• **Exercise aim**
Pull out every line of the records that contains the word "will", matching its case exactly.

• **Extracted records**

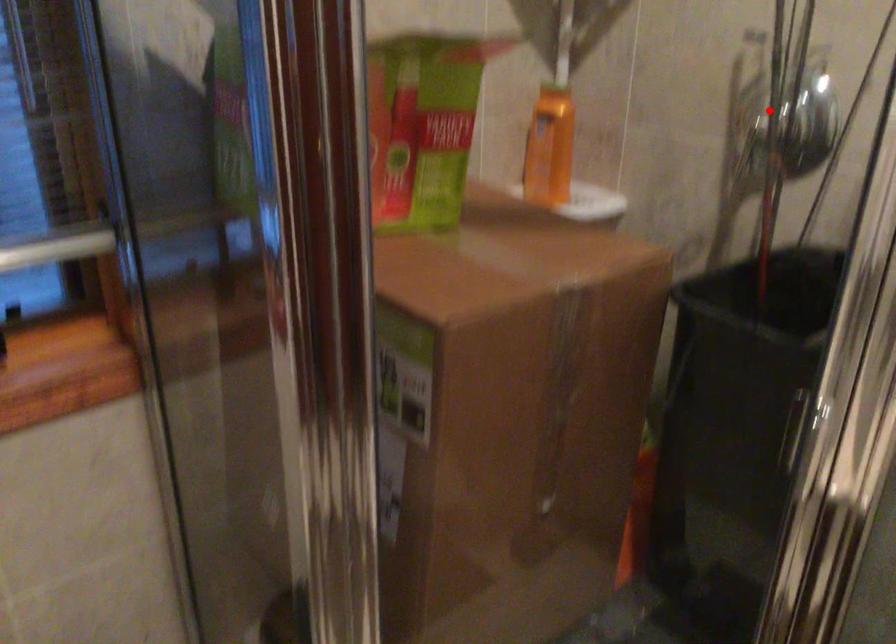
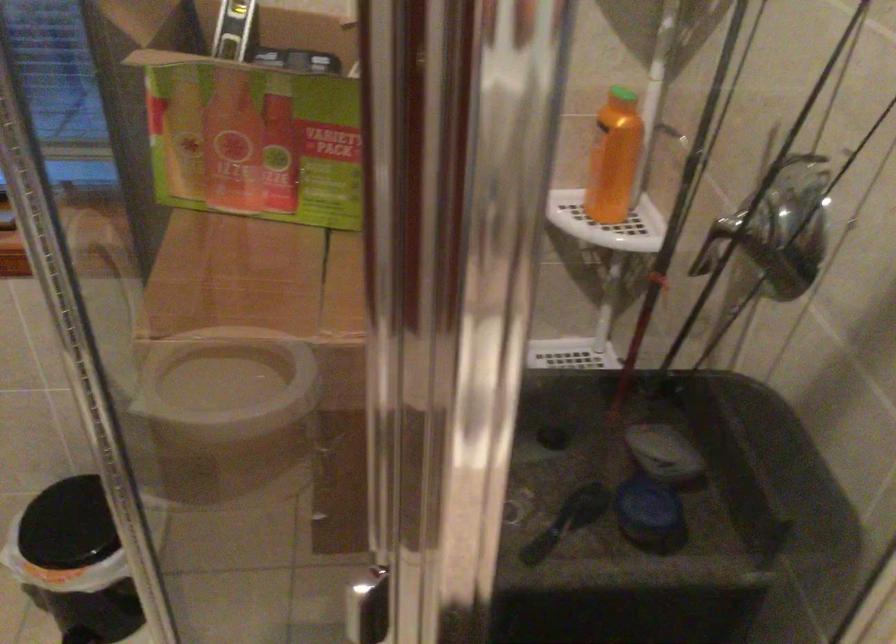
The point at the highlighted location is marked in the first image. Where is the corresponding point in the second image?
--
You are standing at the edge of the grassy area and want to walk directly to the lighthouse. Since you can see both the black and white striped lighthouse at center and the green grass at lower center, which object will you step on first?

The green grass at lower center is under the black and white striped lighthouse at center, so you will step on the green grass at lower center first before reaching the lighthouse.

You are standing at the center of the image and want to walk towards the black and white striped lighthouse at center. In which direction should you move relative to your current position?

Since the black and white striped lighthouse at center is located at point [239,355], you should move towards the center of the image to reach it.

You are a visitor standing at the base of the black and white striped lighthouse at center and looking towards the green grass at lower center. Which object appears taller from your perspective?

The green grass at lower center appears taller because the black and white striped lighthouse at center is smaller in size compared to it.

• **Solution to this problem**
You are standing at the edge of the grassy area and want to walk directly to the lighthouse. Since you can see both the black and white striped lighthouse at center and the green grass at lower center, which object will you step on first?
The green grass at lower center is under the black and white striped lighthouse at center, so you will step on the green grass at lower center first before reaching the lighthouse.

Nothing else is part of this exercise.